■ **Alıştırma**:
Aşağıdaki verilerin tamamını, "each given word" ifadesini her geçtiği yerde "each listed word" ile değiştirip başka hiçbir şeye dokunmadan düzenle. Resimleri cevaba dahil etme.

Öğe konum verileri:
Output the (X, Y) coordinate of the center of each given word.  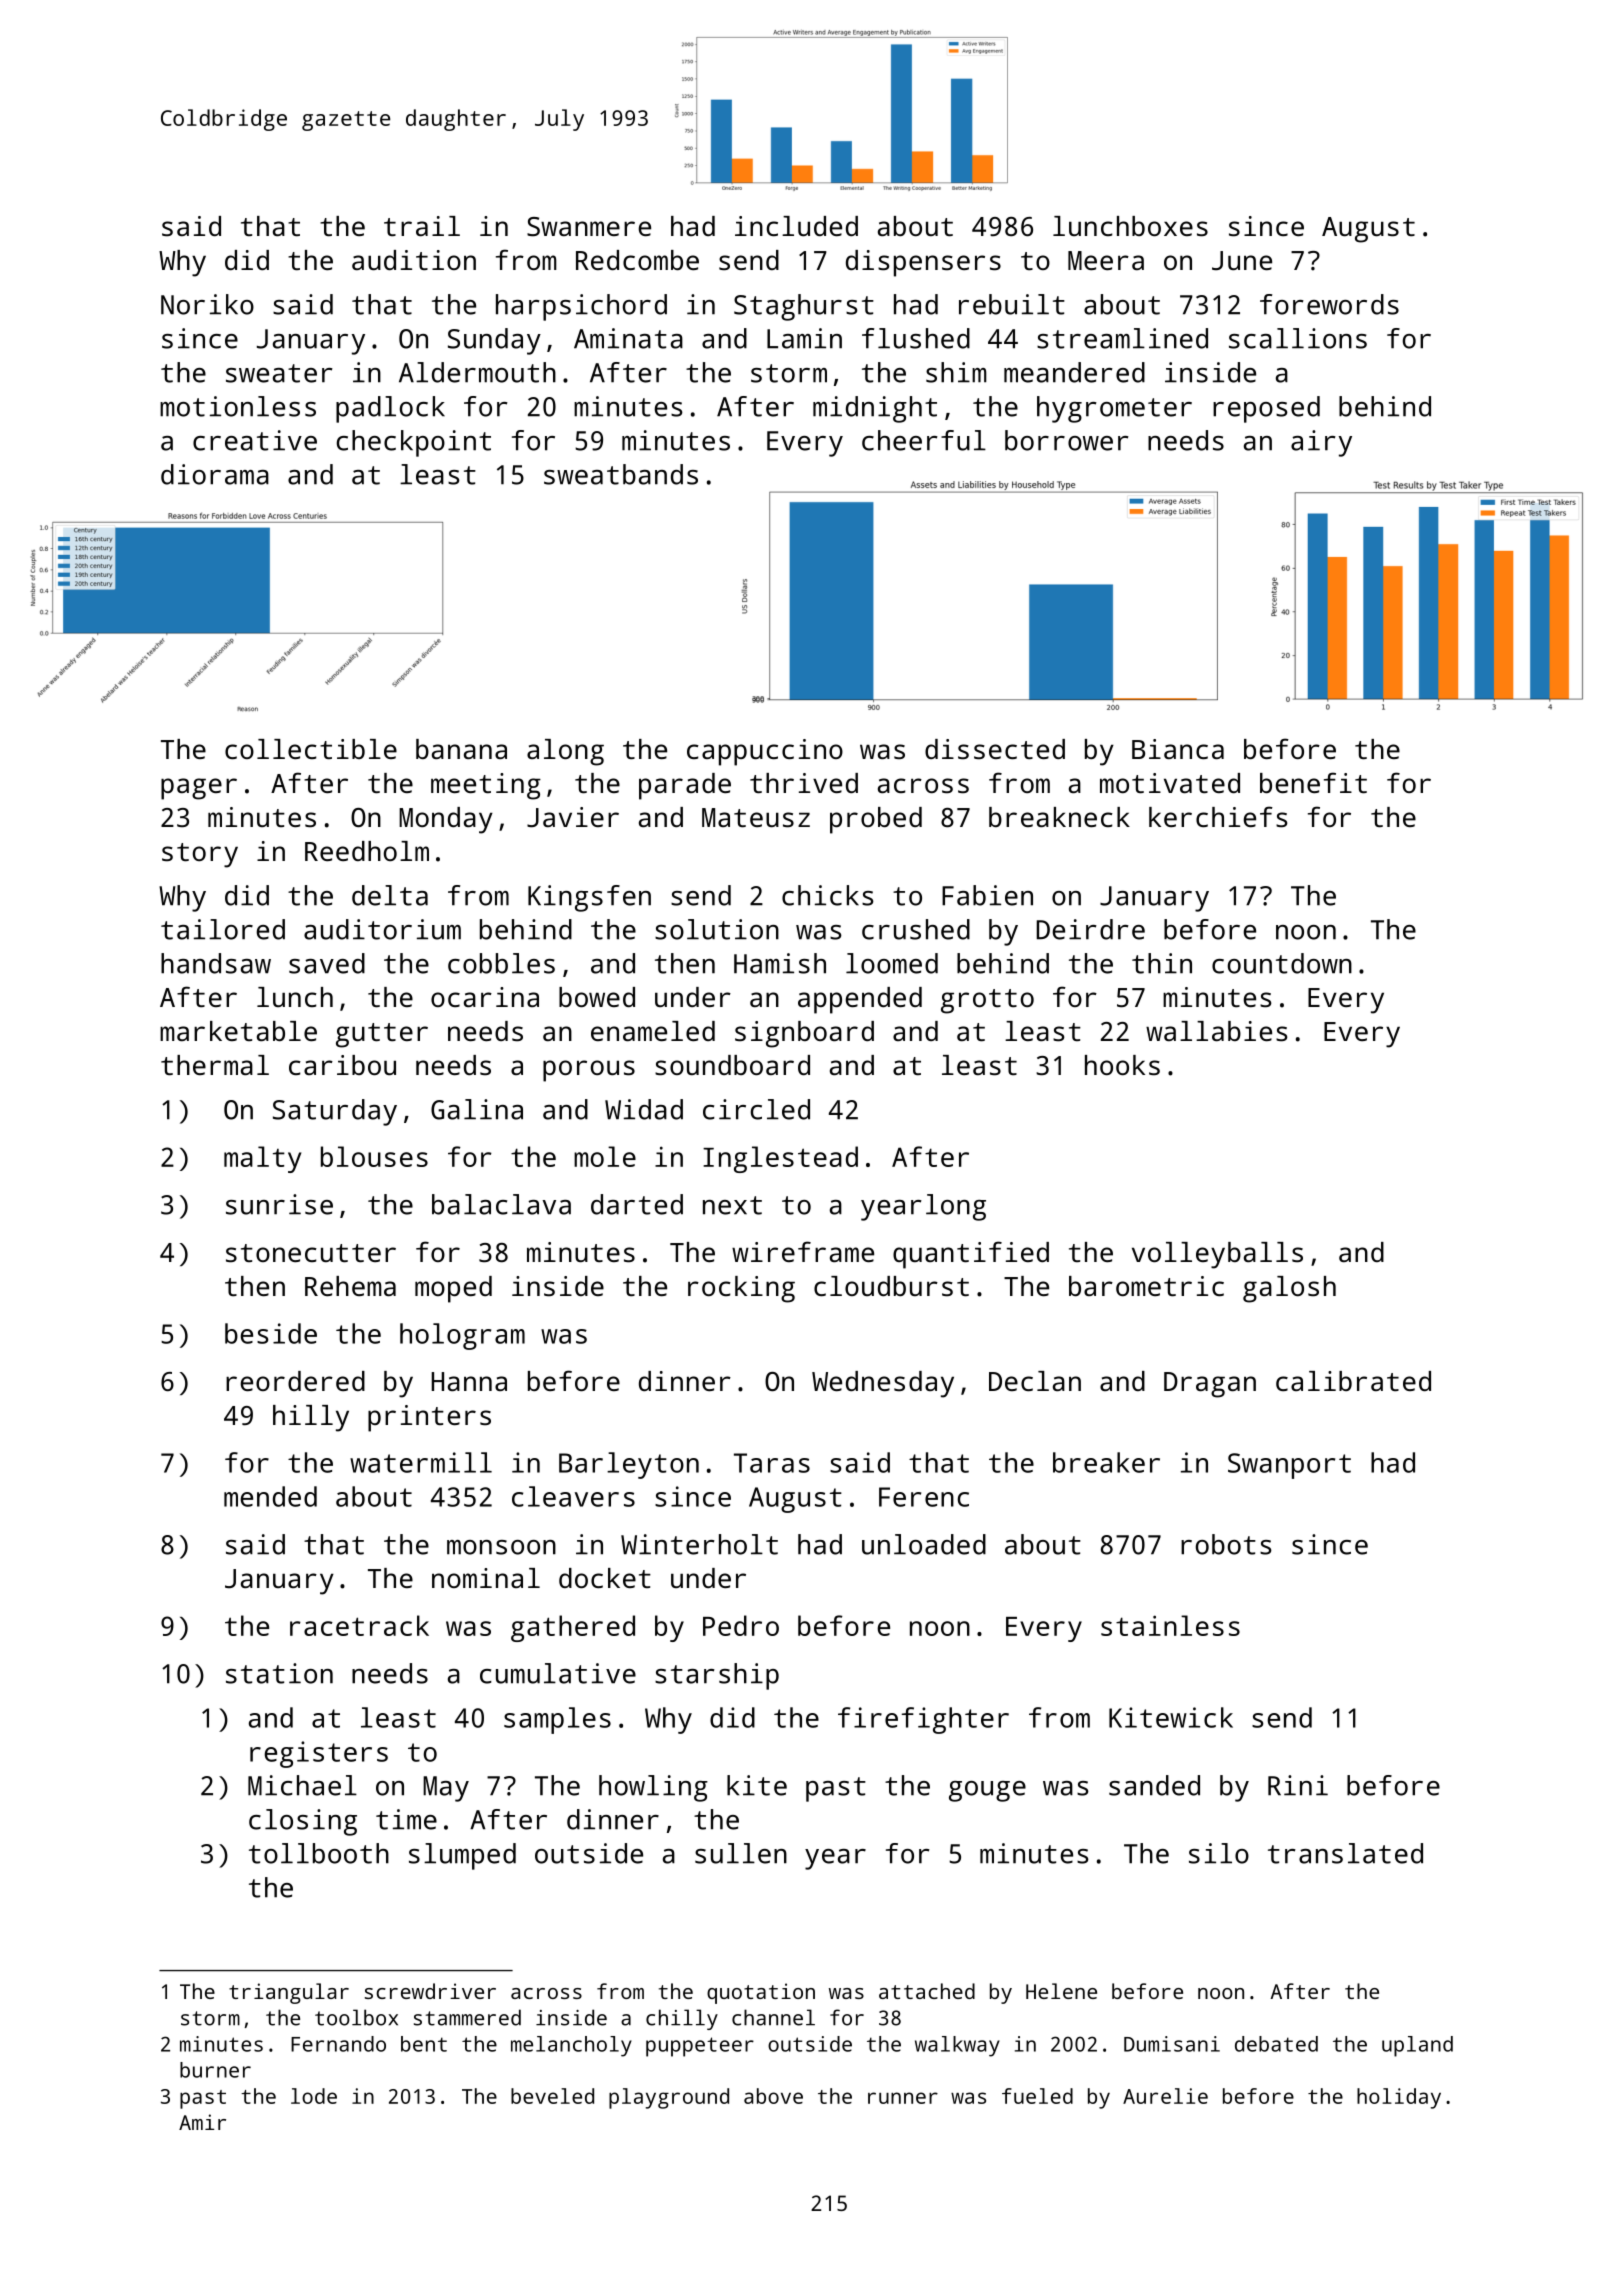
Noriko (207, 304)
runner (903, 2098)
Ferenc (924, 1497)
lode (314, 2096)
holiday (1399, 2098)
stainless (1170, 1625)
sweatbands (621, 474)
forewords (1329, 304)
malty (262, 1159)
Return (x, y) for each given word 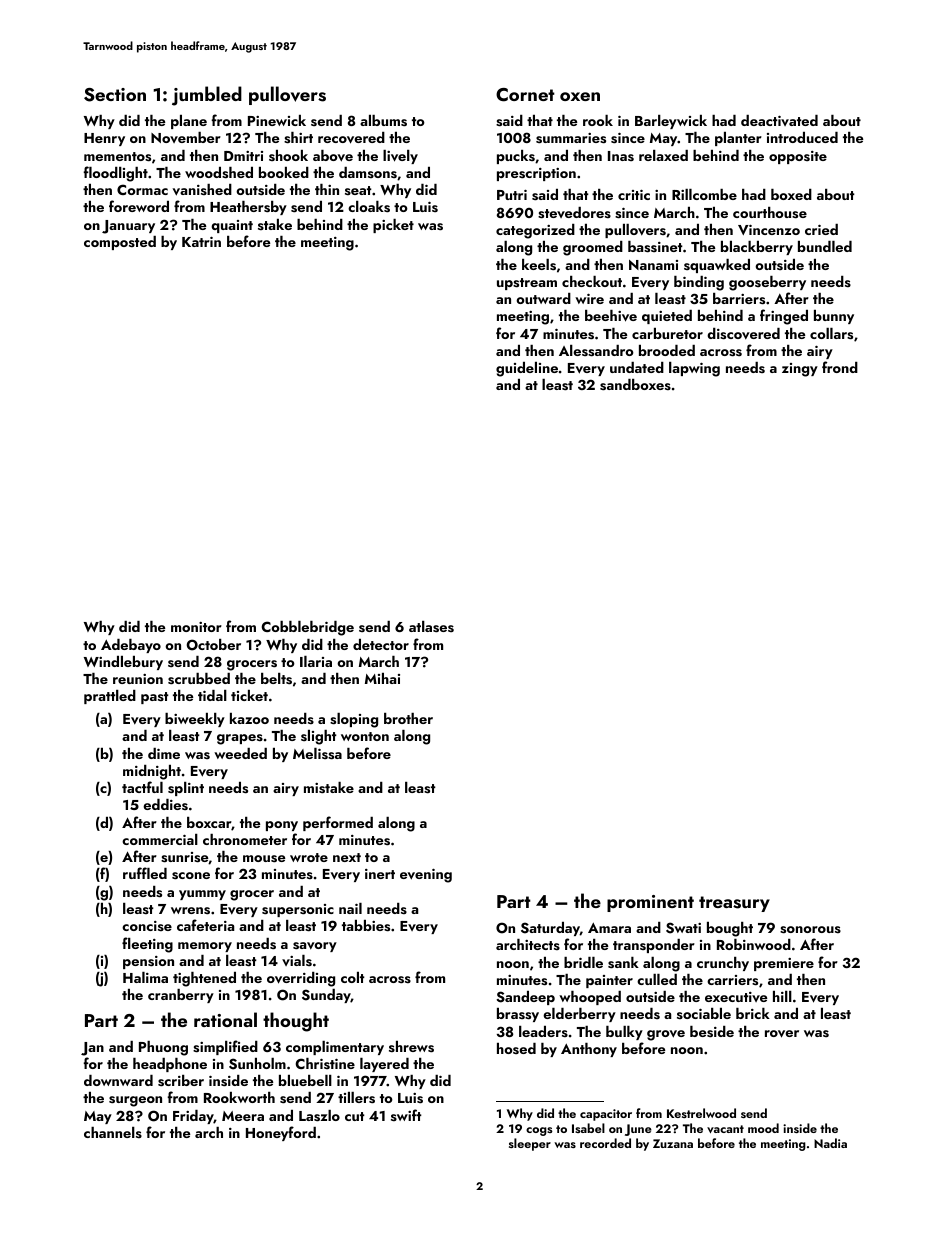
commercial (160, 839)
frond (840, 367)
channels (113, 1132)
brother (408, 718)
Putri (512, 195)
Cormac (142, 189)
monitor (196, 627)
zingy (800, 370)
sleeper (530, 1144)
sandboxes (635, 385)
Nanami (653, 265)
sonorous (810, 930)
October (214, 645)
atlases (431, 627)
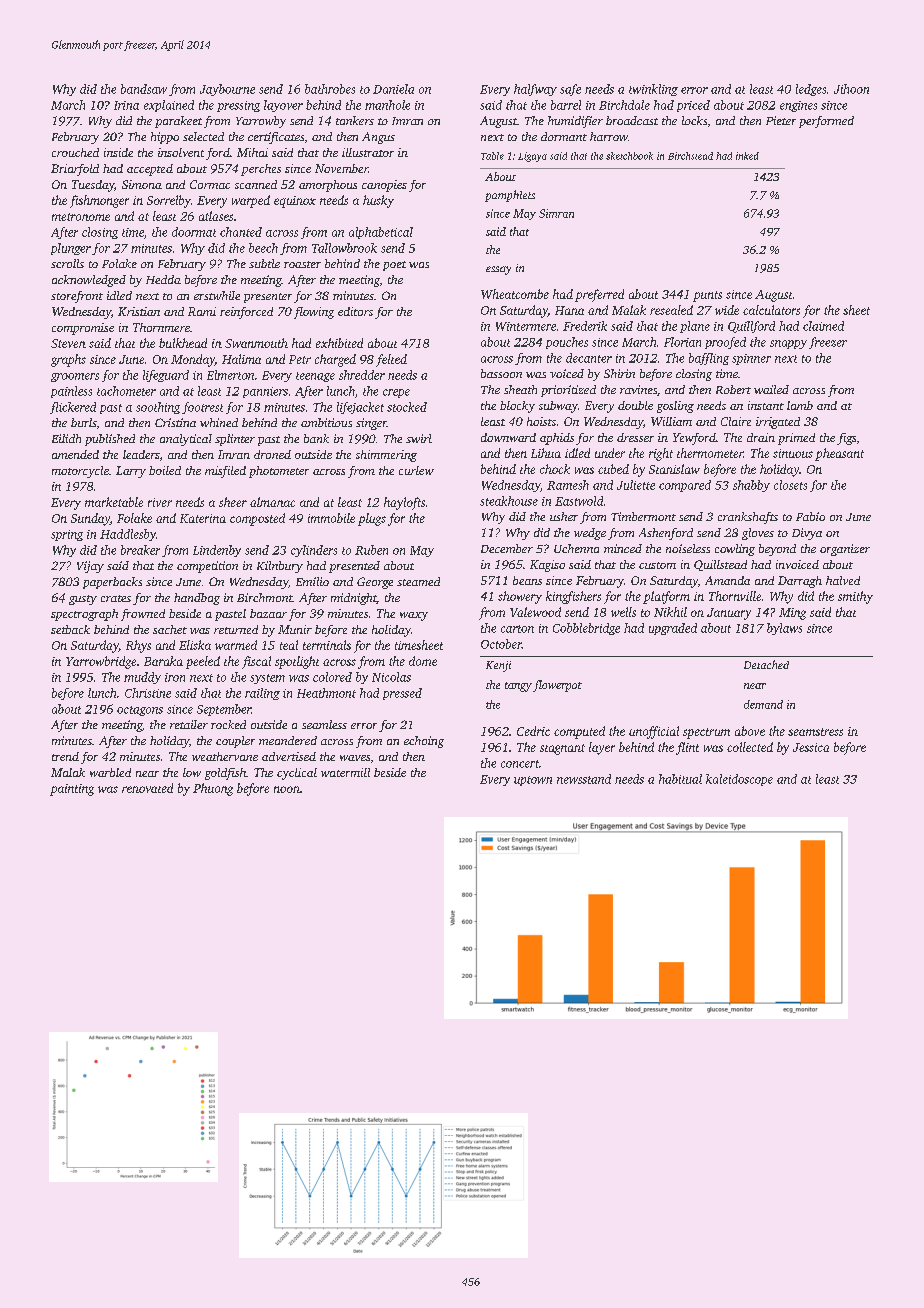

■ **Alıştırma Sonucu**:
Output the (X, Y) coordinate of the center of each listed word.  
Noriko (207, 304)
runner (903, 2098)
Ferenc (924, 1497)
lode (314, 2096)
holiday (1399, 2098)
stainless (1170, 1625)
sweatbands (621, 474)
forewords (1329, 304)
malty (262, 1159)
Return (x, y) for each listed word 
commercial (160, 839)
frond (840, 367)
channels (113, 1132)
brother (408, 718)
Putri (512, 195)
Cormac (142, 189)
monitor (196, 627)
zingy (800, 370)
sleeper (530, 1144)
sandboxes (635, 385)
Nanami (653, 265)
sonorous (810, 930)
October (214, 645)
atlases (431, 627)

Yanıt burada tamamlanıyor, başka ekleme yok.